From the line with "brown trapezoid: (429, 398)" through the final line below, restate each line word for word and return nothing else.

Data extracted from a collection:
# # # # # # #

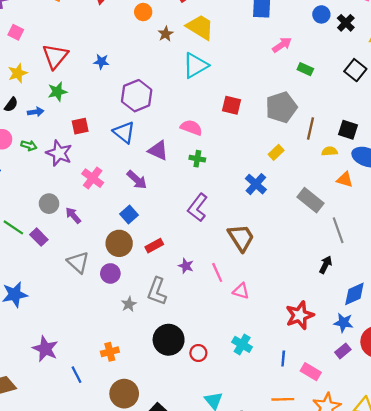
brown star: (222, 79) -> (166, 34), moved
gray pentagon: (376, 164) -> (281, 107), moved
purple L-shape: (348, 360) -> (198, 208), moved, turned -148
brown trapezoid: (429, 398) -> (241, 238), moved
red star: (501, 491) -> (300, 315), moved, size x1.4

# # # # # # #

• _Result of the task_
brown trapezoid: (429, 398) -> (241, 238), moved
red star: (501, 491) -> (300, 315), moved, size x1.4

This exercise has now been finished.